Coordinate-based change listings
========================================
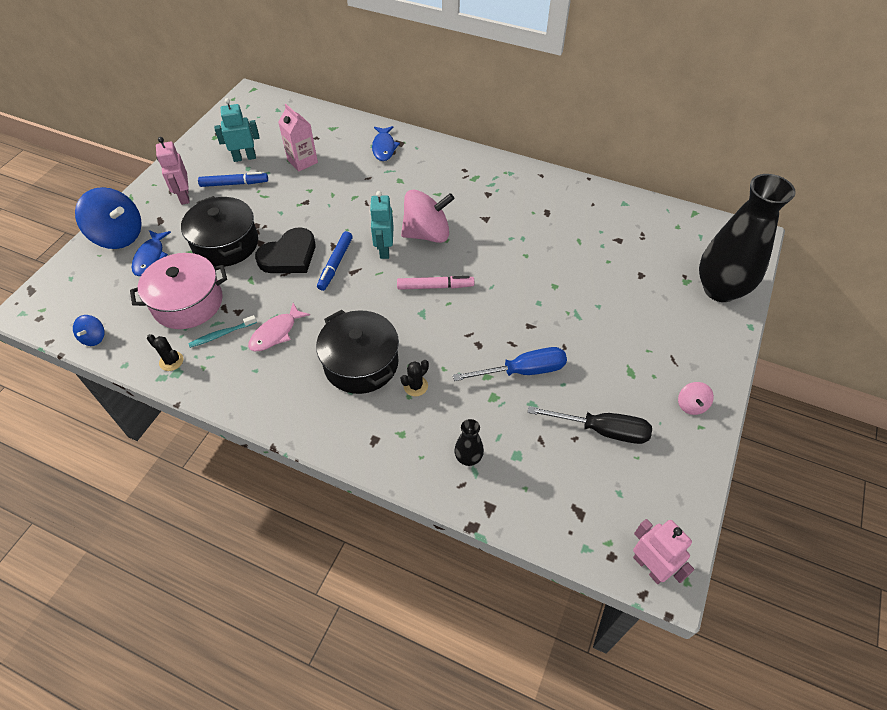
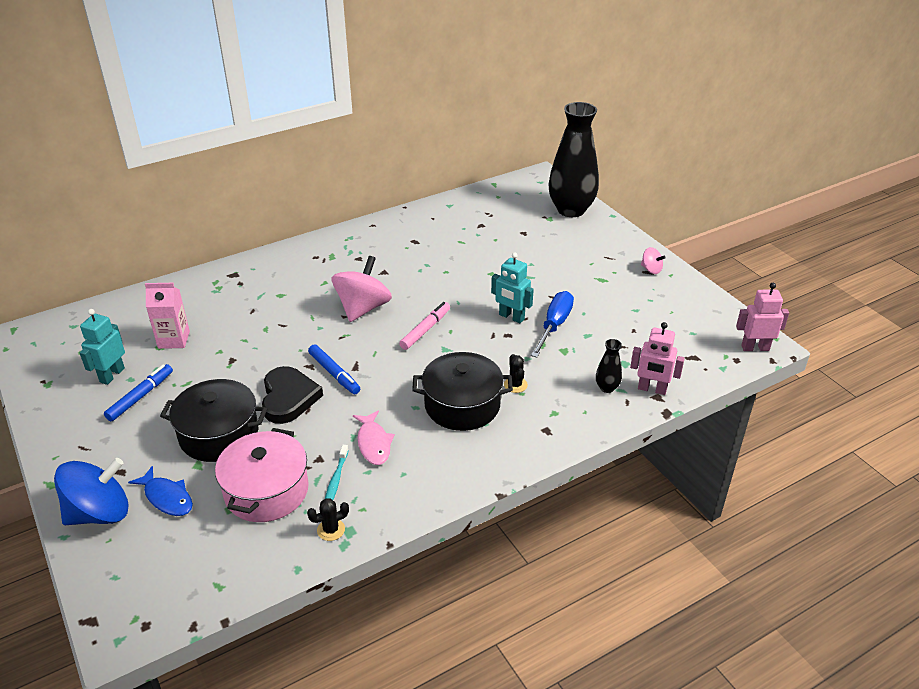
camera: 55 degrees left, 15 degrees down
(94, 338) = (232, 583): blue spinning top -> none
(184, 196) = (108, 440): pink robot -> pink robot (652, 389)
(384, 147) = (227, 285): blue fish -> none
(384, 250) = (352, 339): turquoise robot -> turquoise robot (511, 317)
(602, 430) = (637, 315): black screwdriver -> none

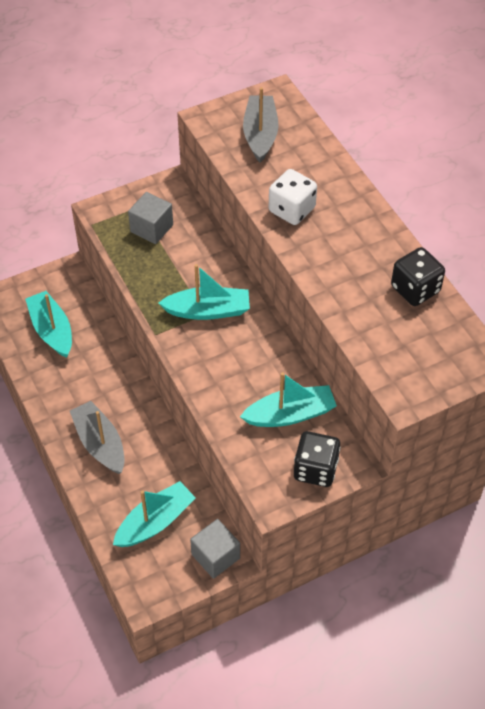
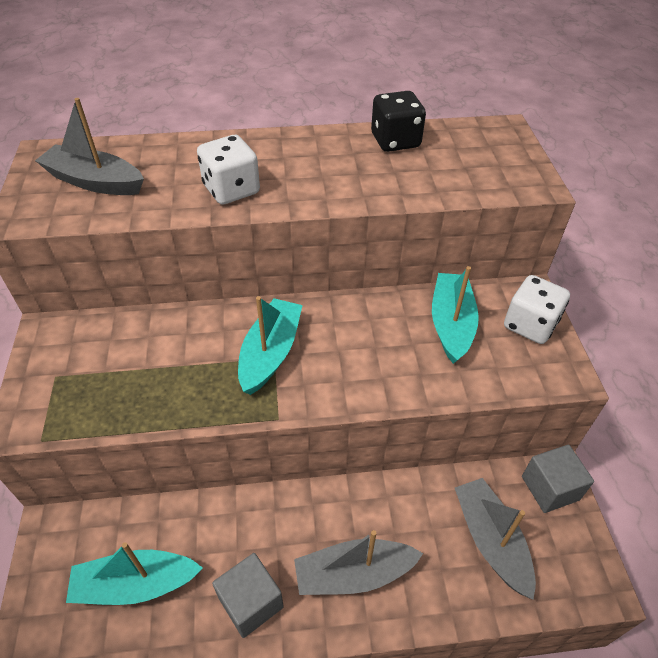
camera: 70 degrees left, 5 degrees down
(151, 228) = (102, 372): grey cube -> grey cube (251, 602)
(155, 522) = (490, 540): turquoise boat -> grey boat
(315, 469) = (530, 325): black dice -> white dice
========================================
*WORK INSTRUCTIONS*: After removing the pictures, set down every record above exactly as it stands.

*WORKED SOLUTION*:
camera: 55 degrees left, 15 degrees down
(94, 338) = (232, 583): blue spinning top -> none
(184, 196) = (108, 440): pink robot -> pink robot (652, 389)
(384, 147) = (227, 285): blue fish -> none
(384, 250) = (352, 339): turquoise robot -> turquoise robot (511, 317)
(602, 430) = (637, 315): black screwdriver -> none

camera: 70 degrees left, 5 degrees down
(151, 228) = (102, 372): grey cube -> grey cube (251, 602)
(155, 522) = (490, 540): turquoise boat -> grey boat
(315, 469) = (530, 325): black dice -> white dice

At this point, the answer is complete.